======== Data for analysis

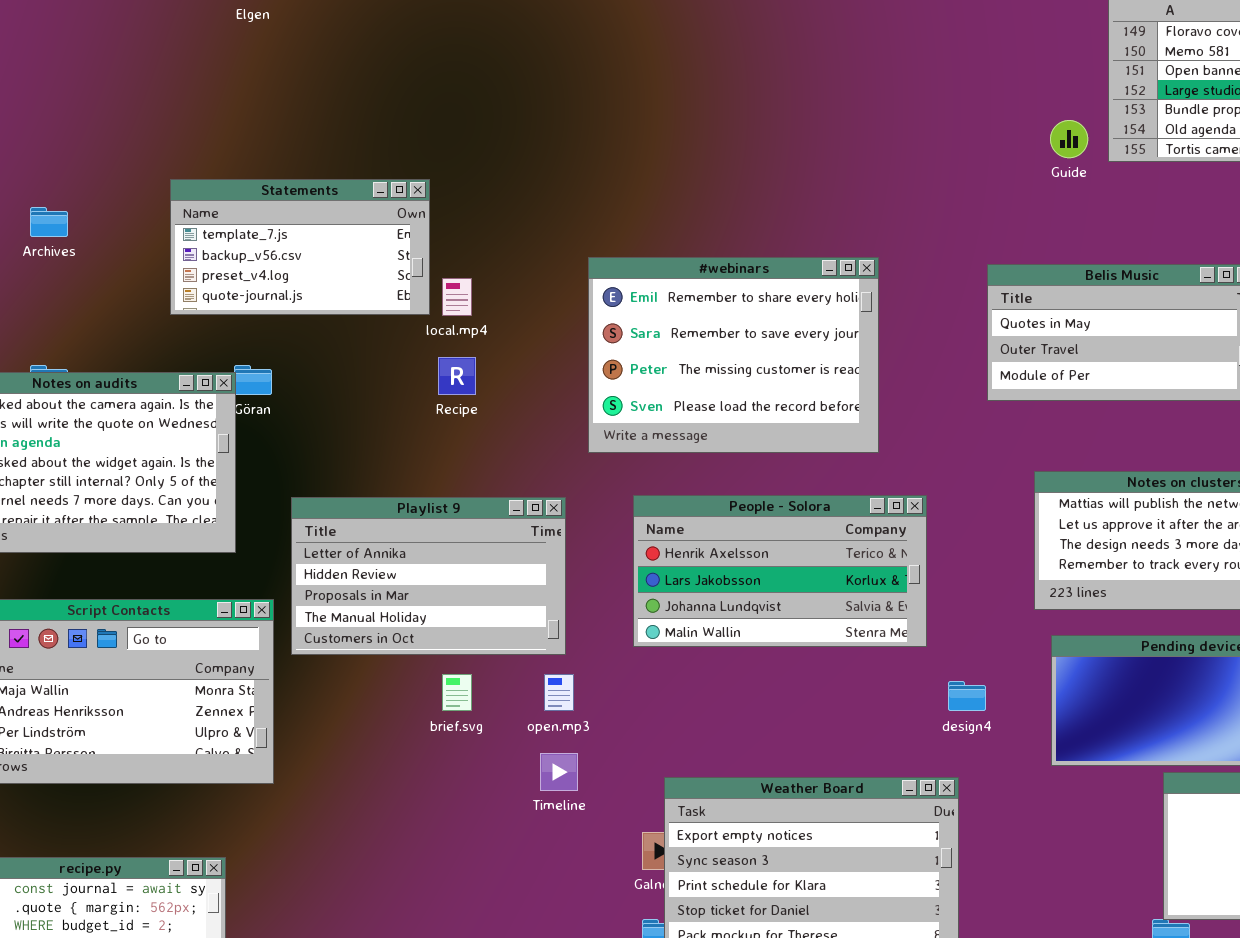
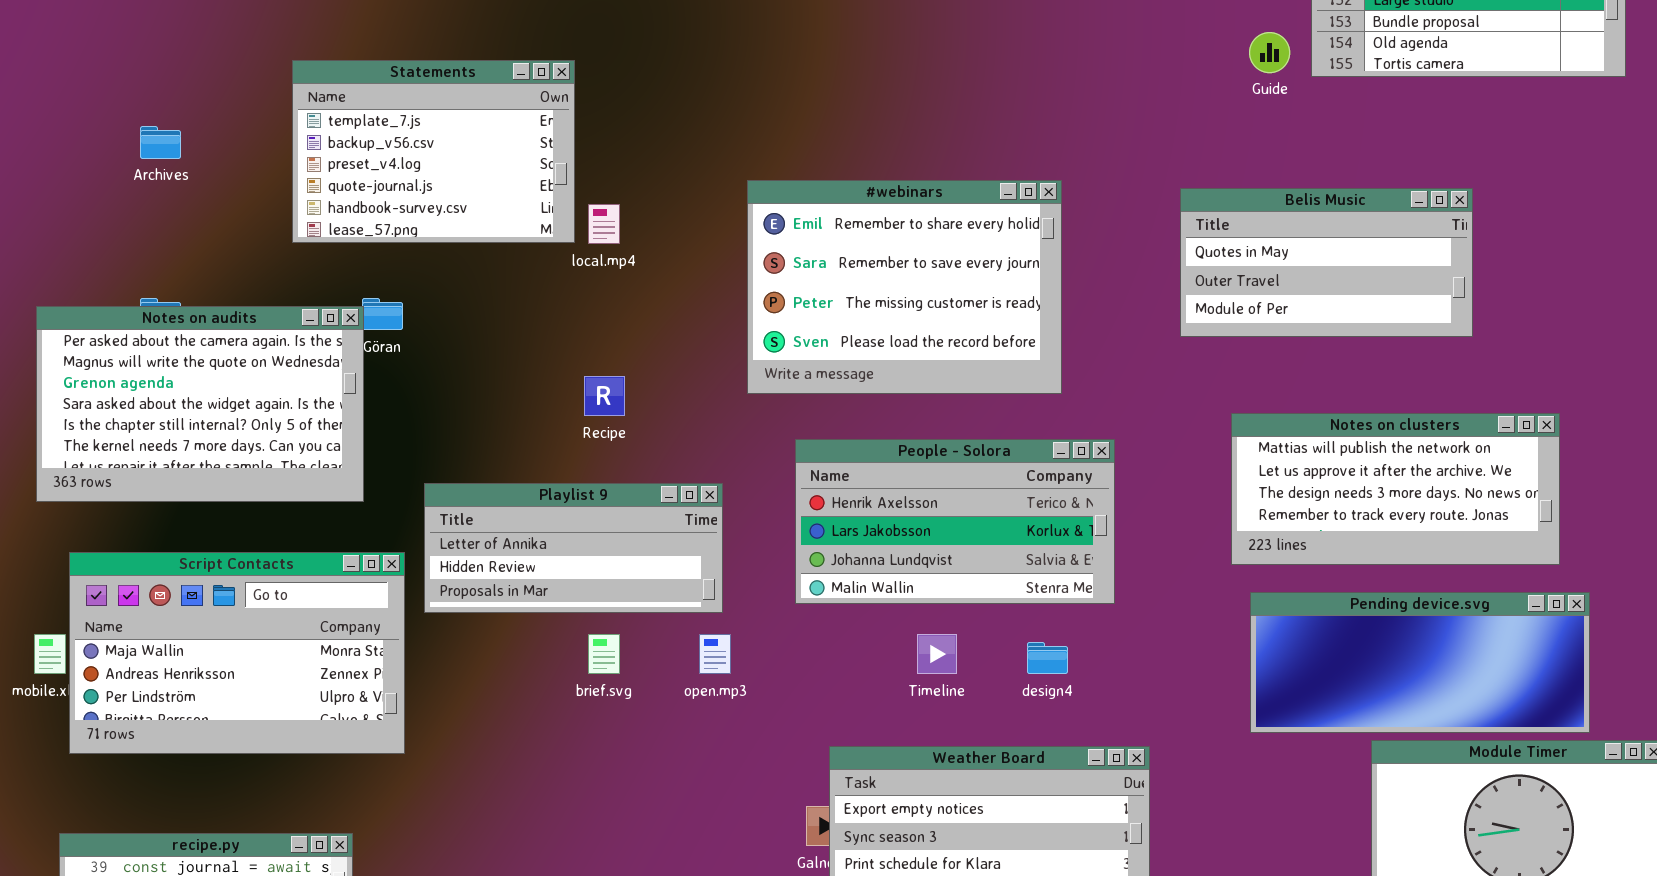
Statements: [170,179,430,315] -> [292,60,575,243], resized
Recipe: [438,357,476,395] -> [584,376,625,416], moved
Playlist 9: [291,497,566,655] -> [424,483,723,613], resized
design4: [948,681,986,711] -> [1027,642,1068,674], moved
Timeline: [540,753,578,791] -> [917,634,957,674], moved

================

I need each line of the entries that holds the string "moved" located and copied.

Recipe: [438,357,476,395] -> [584,376,625,416], moved
design4: [948,681,986,711] -> [1027,642,1068,674], moved
Timeline: [540,753,578,791] -> [917,634,957,674], moved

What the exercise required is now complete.